YOUR INSTRUCTIONS: Although the records contain pictures, only their text should be reproduced, exactly as written.

(Dataset entries)
——
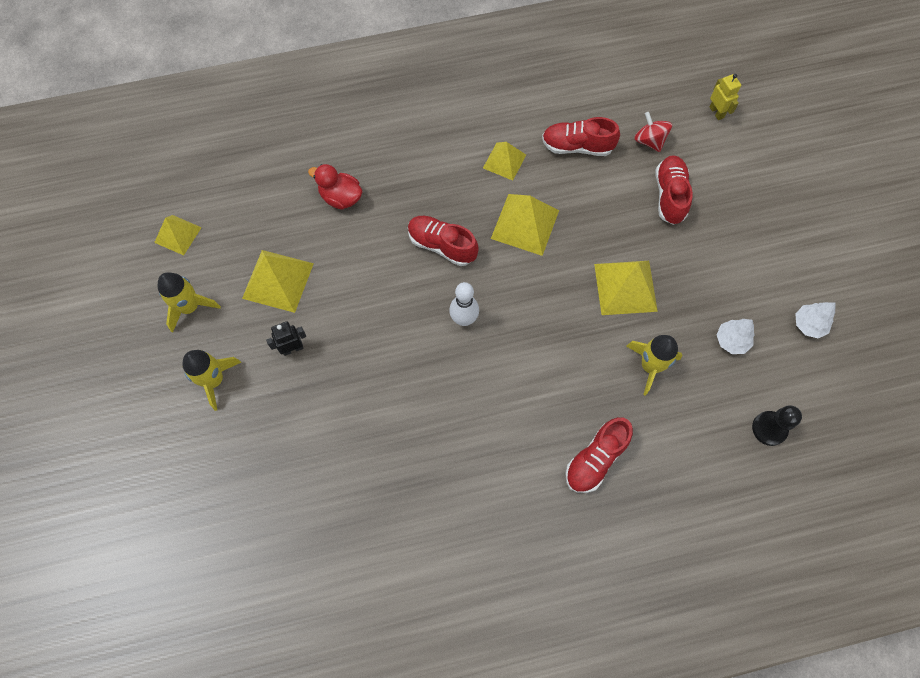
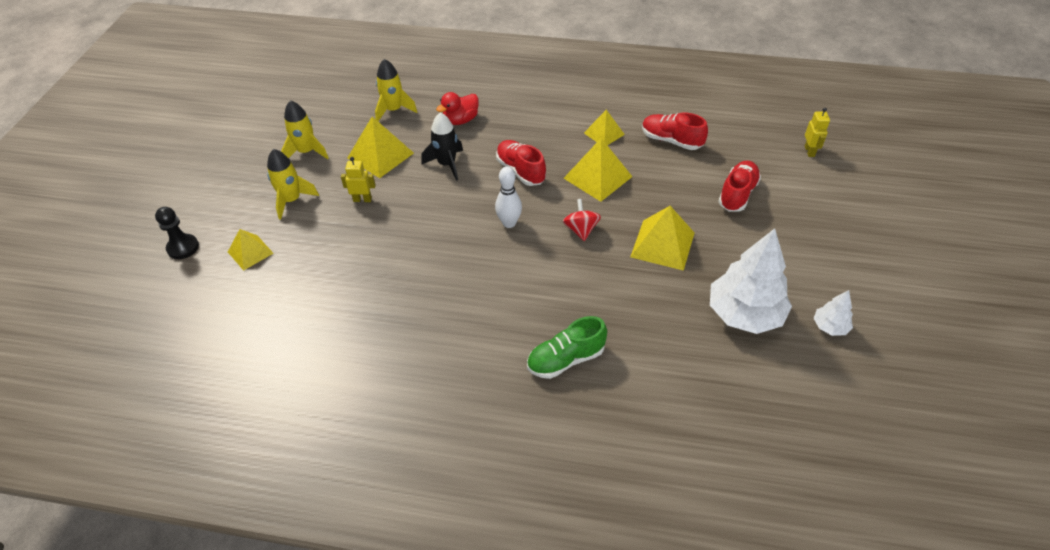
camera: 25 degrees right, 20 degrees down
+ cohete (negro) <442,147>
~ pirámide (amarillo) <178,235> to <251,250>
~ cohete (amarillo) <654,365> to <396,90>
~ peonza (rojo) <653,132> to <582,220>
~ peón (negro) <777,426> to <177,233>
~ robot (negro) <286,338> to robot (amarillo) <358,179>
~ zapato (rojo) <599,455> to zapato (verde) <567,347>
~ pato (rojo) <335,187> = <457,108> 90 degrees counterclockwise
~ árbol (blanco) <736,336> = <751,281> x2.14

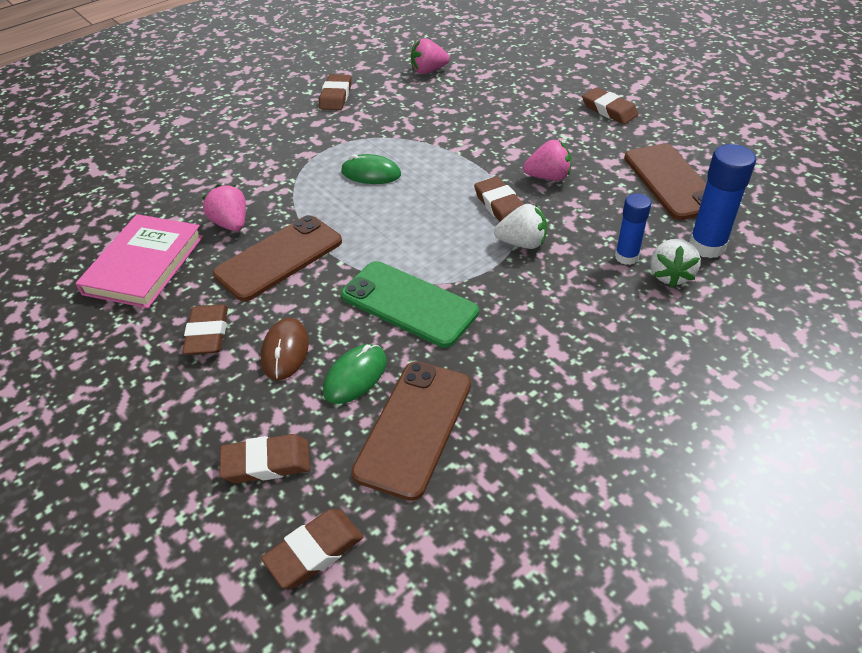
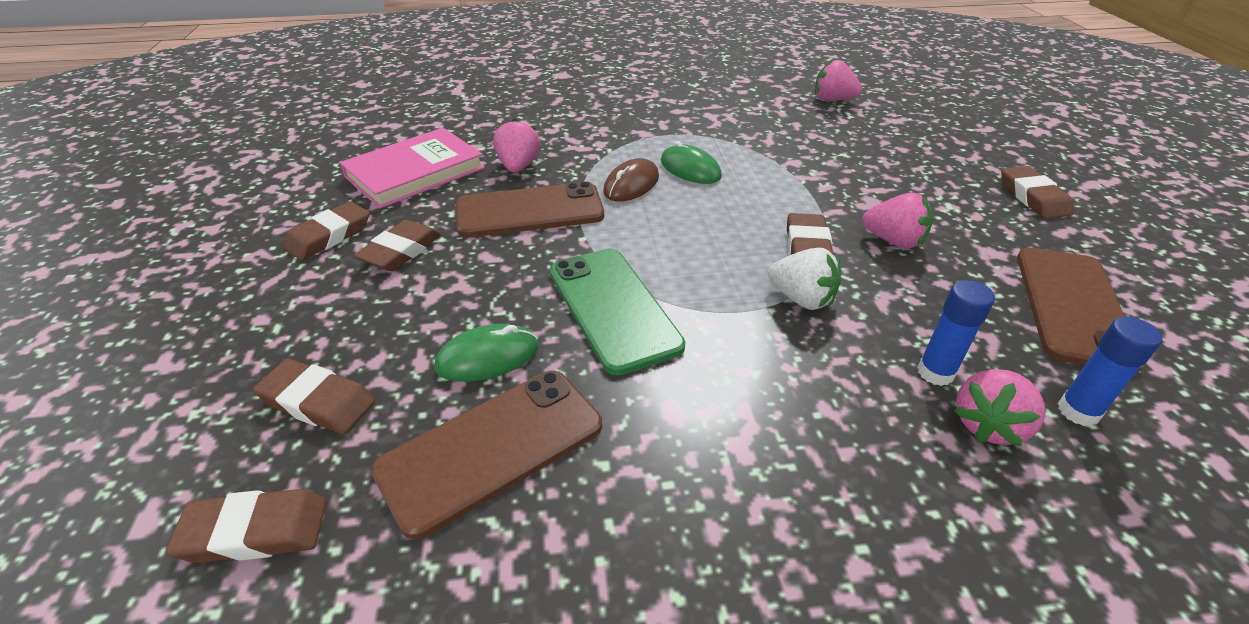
camera: 30 degrees right, 5 degrees down
~ ratón (marrón) <285,349> to <631,179>
~ goma de borrar (marrón) <335,92> to <326,230>
~ fresa (blanco) <676,263> to fresa (rosa) <999,407>
~ barra de pegamento (azul) <722,201> = <1110,371> x0.65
——
THE ANSWER:
camera: 25 degrees right, 20 degrees down
+ cohete (negro) <442,147>
~ pirámide (amarillo) <178,235> to <251,250>
~ cohete (amarillo) <654,365> to <396,90>
~ peonza (rojo) <653,132> to <582,220>
~ peón (negro) <777,426> to <177,233>
~ robot (negro) <286,338> to robot (amarillo) <358,179>
~ zapato (rojo) <599,455> to zapato (verde) <567,347>
~ pato (rojo) <335,187> = <457,108> 90 degrees counterclockwise
~ árbol (blanco) <736,336> = <751,281> x2.14

camera: 30 degrees right, 5 degrees down
~ ratón (marrón) <285,349> to <631,179>
~ goma de borrar (marrón) <335,92> to <326,230>
~ fresa (blanco) <676,263> to fresa (rosa) <999,407>
~ barra de pegamento (azul) <722,201> = <1110,371> x0.65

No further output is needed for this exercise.